[Records contained in a dataset]
▬▬▬▬▬▬

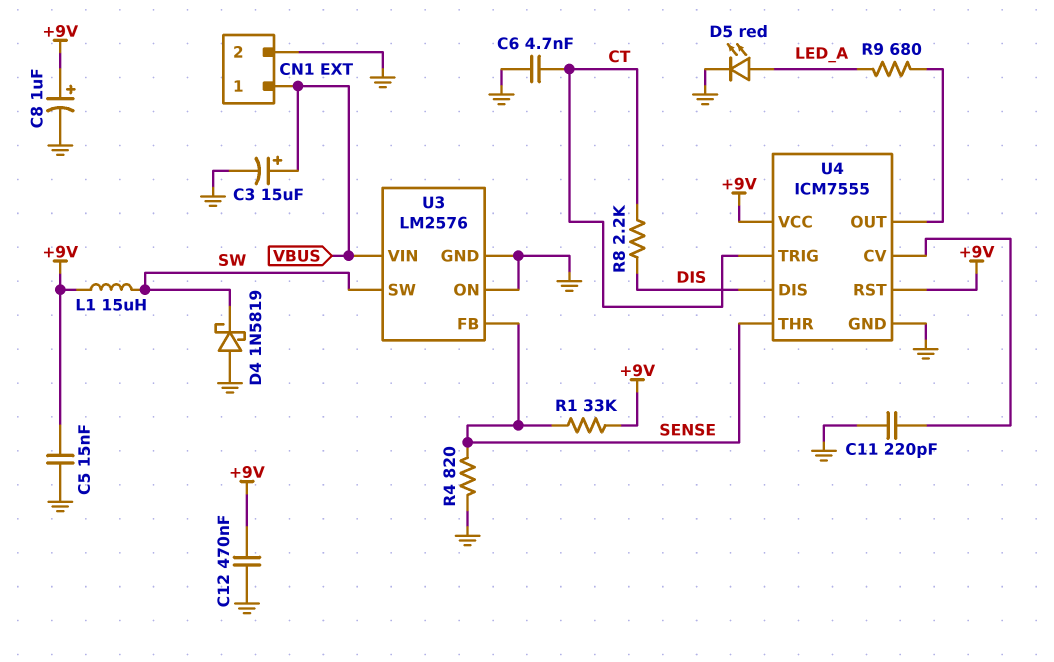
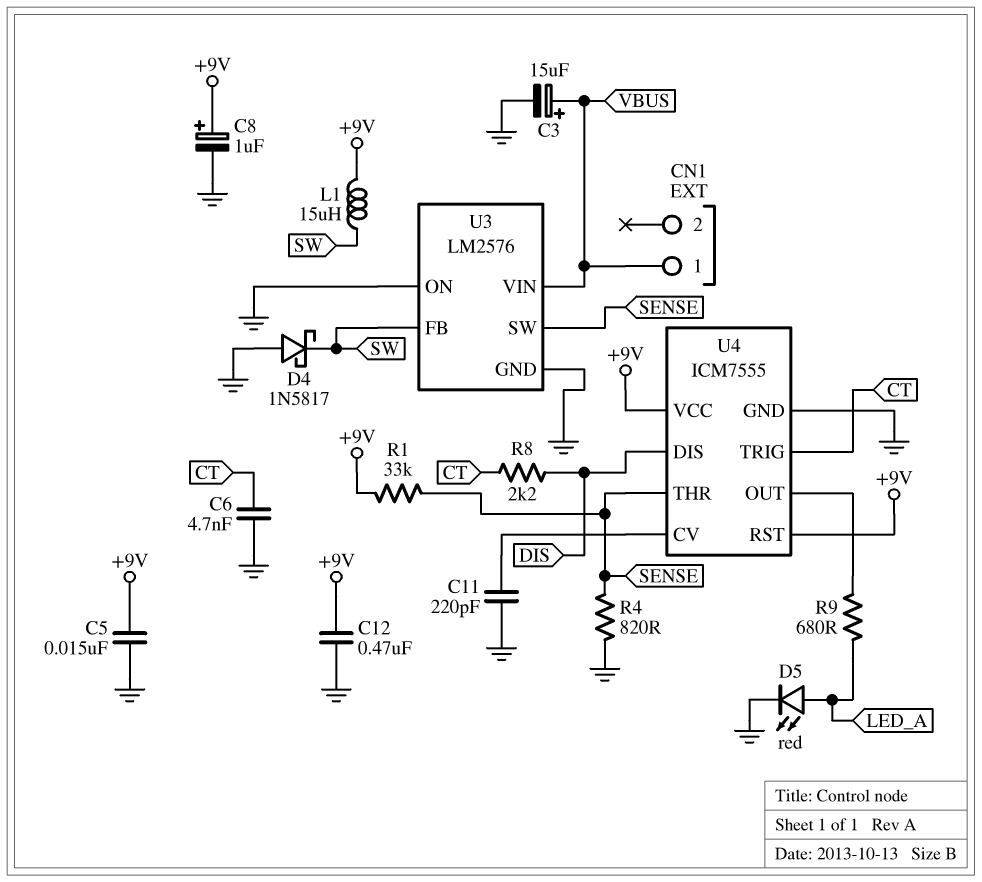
CN1 pin 2: GND -> none
D4: schottky 1N5819 (A GND, K SW) -> schottky 1N5817 (A GND, K SW)
U3 pin FB: SENSE -> SW
U3 pin SW: SW -> SENSE

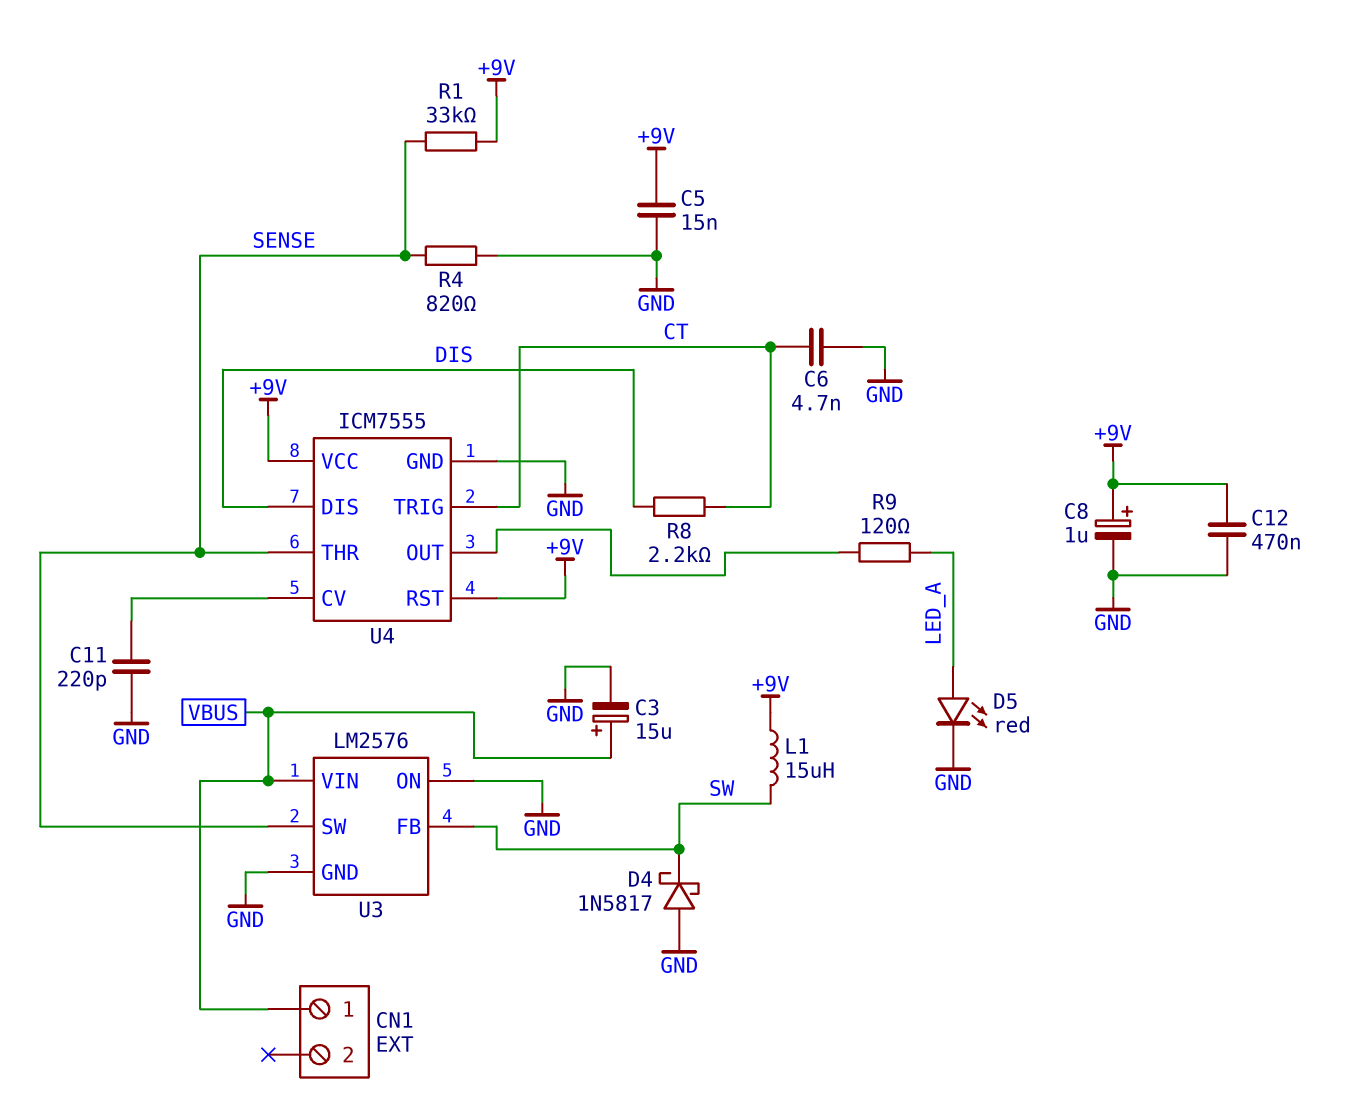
R9: 680 (LED_A, U4/OUT) -> 120 (LED_A, U4/OUT)

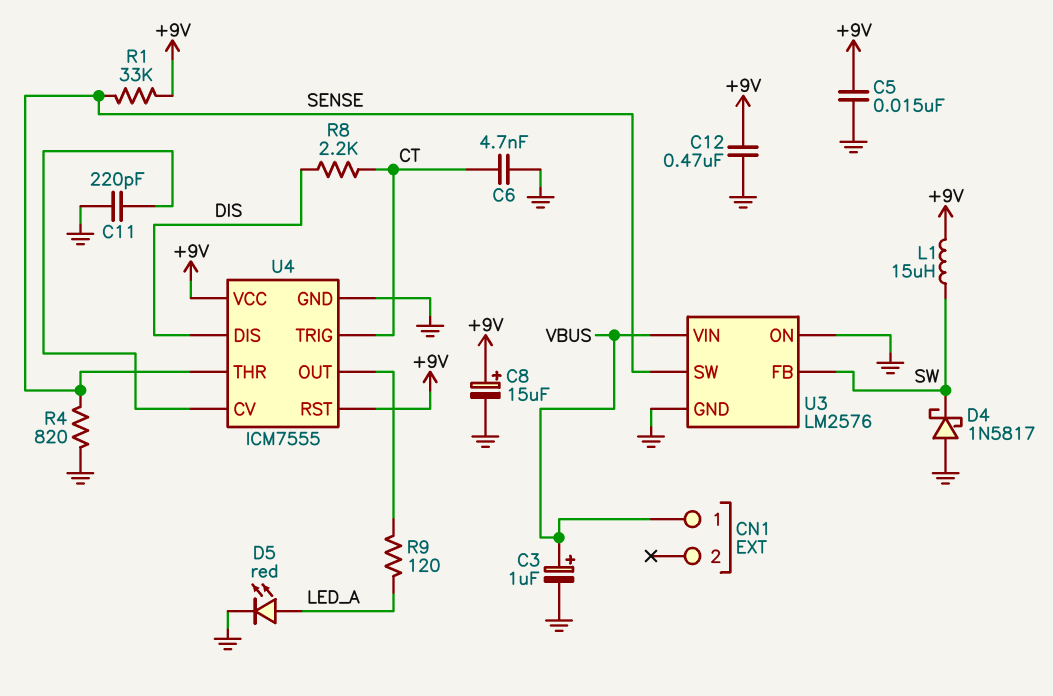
C3: 15uF (plus VBUS, minus GND) -> 1uF (plus VBUS, minus GND)
C8: 1uF (plus +9V, minus GND) -> 15uF (plus +9V, minus GND)

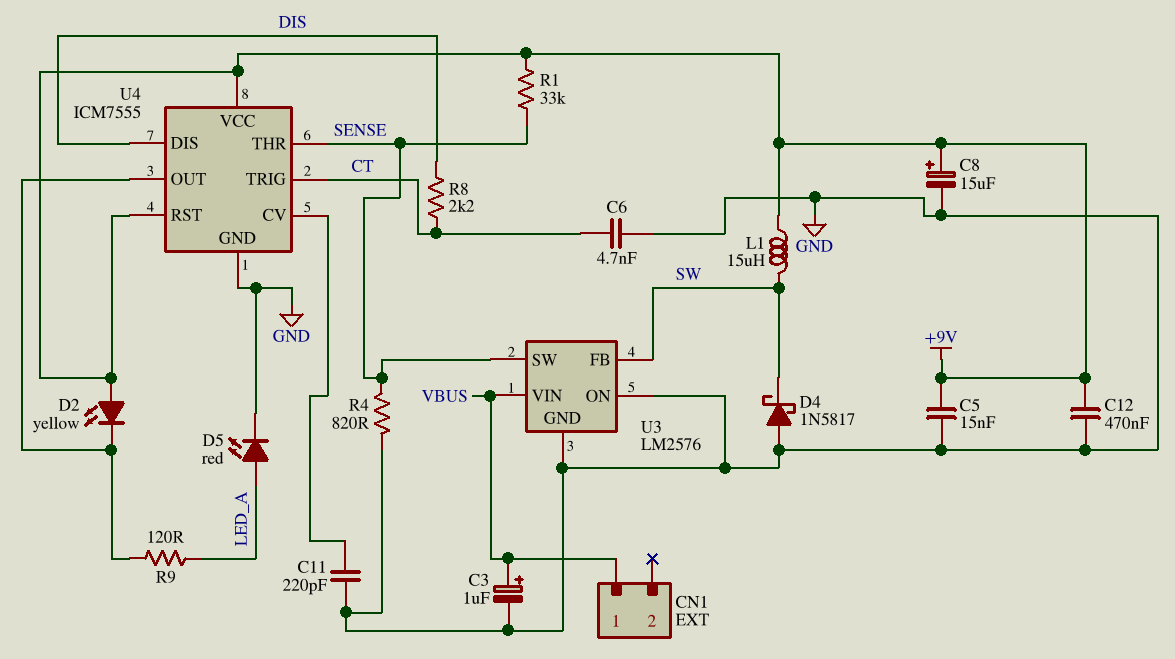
D2: none -> LED yellow (A +9V, K U4/OUT)

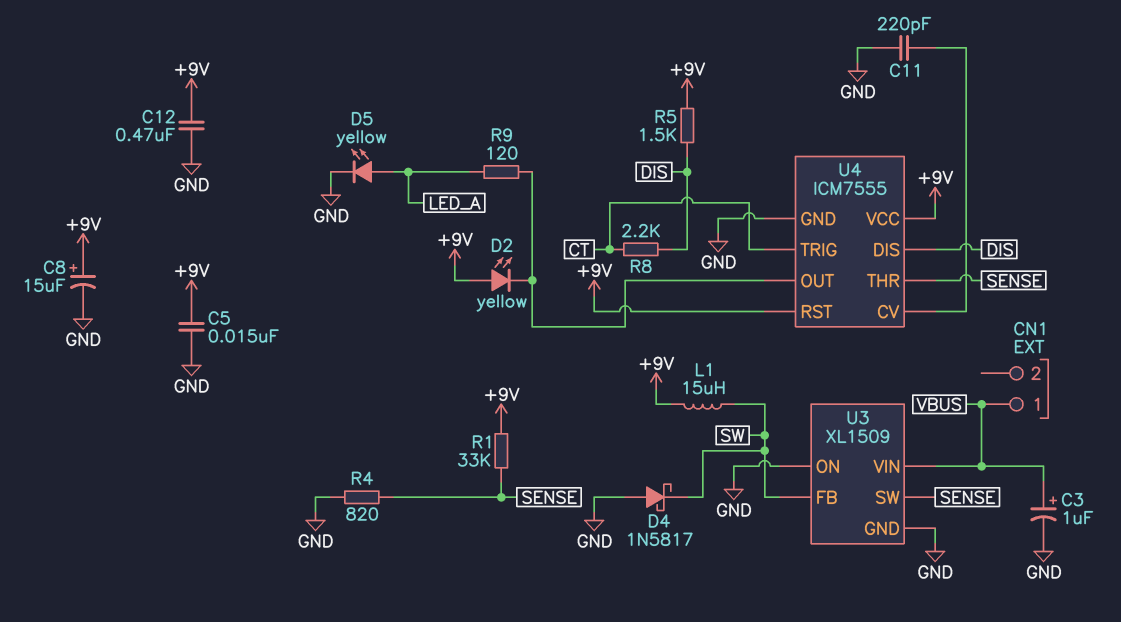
C6: 4.7nF (CT, GND) -> none
D5: LED red (A LED_A, K GND) -> LED yellow (A LED_A, K GND)
R5: none -> 1.5k (+9V, DIS)
U3: LM2576 -> XL1509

▬▬▬▬▬▬

What you need to do:
Skip the pictures, then write out every entry exactly.

Task output:
CN1 pin 2: GND -> none
D4: schottky 1N5819 (A GND, K SW) -> schottky 1N5817 (A GND, K SW)
U3 pin FB: SENSE -> SW
U3 pin SW: SW -> SENSE

R9: 680 (LED_A, U4/OUT) -> 120 (LED_A, U4/OUT)

C3: 15uF (plus VBUS, minus GND) -> 1uF (plus VBUS, minus GND)
C8: 1uF (plus +9V, minus GND) -> 15uF (plus +9V, minus GND)

D2: none -> LED yellow (A +9V, K U4/OUT)

C6: 4.7nF (CT, GND) -> none
D5: LED red (A LED_A, K GND) -> LED yellow (A LED_A, K GND)
R5: none -> 1.5k (+9V, DIS)
U3: LM2576 -> XL1509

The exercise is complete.